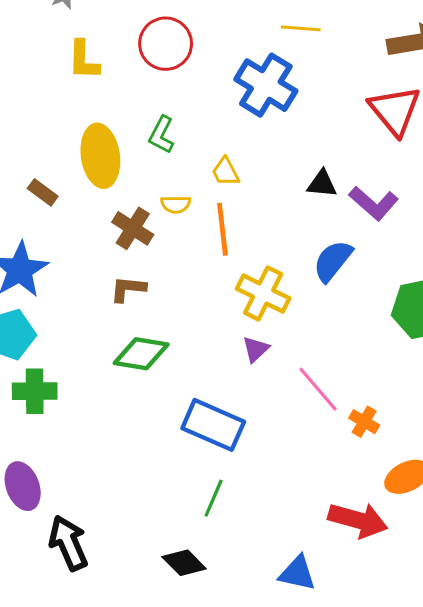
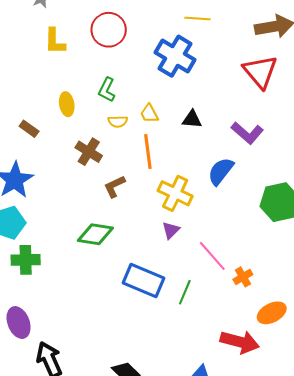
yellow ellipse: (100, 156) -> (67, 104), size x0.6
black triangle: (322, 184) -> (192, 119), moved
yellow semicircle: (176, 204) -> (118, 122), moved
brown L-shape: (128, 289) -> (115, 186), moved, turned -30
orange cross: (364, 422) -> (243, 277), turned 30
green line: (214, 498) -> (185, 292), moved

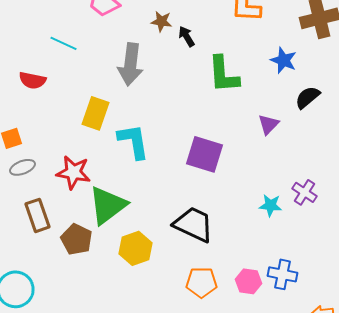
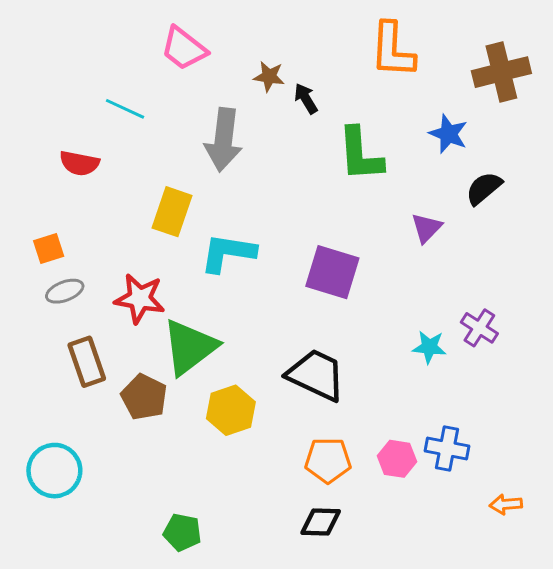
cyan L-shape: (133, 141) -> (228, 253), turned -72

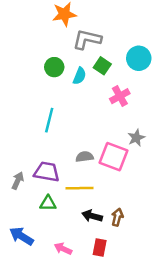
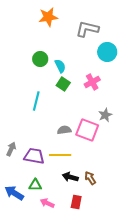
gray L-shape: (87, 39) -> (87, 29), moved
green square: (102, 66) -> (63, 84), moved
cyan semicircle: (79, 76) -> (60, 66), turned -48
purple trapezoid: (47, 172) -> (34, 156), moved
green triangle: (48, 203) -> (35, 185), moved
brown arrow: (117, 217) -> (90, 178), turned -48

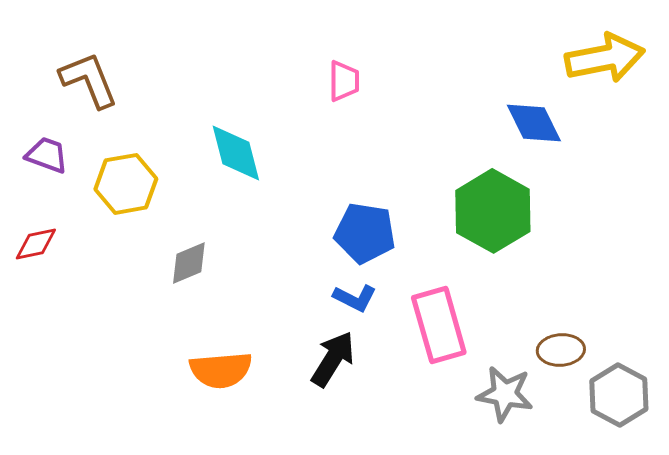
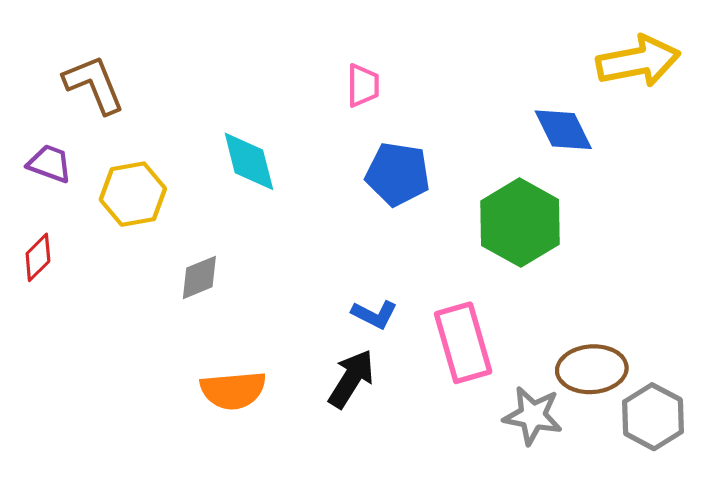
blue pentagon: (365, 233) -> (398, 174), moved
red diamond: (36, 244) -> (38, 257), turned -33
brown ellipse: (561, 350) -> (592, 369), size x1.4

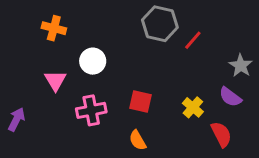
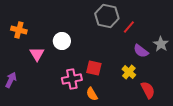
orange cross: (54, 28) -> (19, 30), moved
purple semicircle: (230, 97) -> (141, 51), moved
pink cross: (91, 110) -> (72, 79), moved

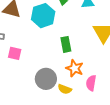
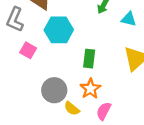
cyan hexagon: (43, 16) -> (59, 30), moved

=======

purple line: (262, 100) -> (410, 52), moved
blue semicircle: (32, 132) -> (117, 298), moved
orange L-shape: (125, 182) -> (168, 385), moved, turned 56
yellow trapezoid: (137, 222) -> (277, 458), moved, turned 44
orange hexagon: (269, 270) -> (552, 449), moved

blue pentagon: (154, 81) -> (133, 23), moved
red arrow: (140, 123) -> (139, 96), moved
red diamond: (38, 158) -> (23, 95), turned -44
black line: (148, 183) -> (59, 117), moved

=======

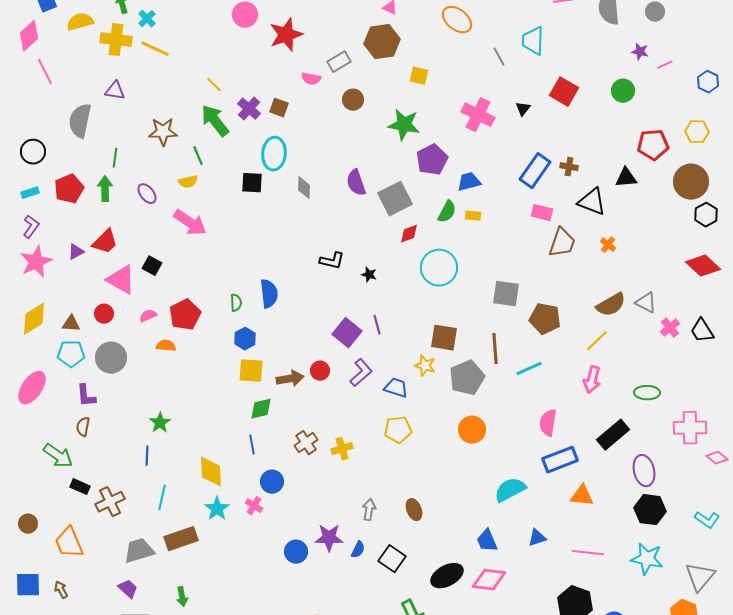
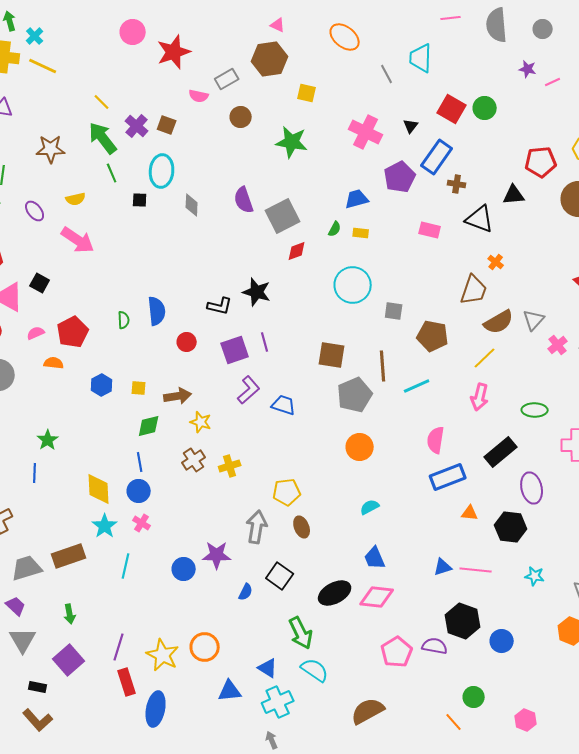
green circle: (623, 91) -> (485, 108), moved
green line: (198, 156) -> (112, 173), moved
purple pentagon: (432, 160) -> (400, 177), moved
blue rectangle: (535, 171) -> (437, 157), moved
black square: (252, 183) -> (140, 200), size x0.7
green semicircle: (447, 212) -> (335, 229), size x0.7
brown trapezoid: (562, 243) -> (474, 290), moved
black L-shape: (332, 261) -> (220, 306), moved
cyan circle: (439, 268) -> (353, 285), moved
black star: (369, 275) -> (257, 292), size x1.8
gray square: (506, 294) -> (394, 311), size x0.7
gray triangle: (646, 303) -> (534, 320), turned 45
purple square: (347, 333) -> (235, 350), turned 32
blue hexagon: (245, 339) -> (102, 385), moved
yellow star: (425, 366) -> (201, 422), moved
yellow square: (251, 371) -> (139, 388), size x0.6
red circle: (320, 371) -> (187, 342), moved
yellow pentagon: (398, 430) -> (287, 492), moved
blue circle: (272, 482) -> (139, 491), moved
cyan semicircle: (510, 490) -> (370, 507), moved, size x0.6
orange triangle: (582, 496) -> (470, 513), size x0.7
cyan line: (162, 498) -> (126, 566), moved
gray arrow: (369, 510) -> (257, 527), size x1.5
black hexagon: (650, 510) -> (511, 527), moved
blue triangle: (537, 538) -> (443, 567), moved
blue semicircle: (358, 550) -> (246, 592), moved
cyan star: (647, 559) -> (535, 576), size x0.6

=======

## What needs to be done
After locating the line with "orange hexagon: (269, 270)" in the material above, return it and each line after it exactly, ending at the line with "black line: (148, 183) -> (59, 117), moved".

## Result of the task
orange hexagon: (269, 270) -> (552, 449), moved

blue pentagon: (154, 81) -> (133, 23), moved
red arrow: (140, 123) -> (139, 96), moved
red diamond: (38, 158) -> (23, 95), turned -44
black line: (148, 183) -> (59, 117), moved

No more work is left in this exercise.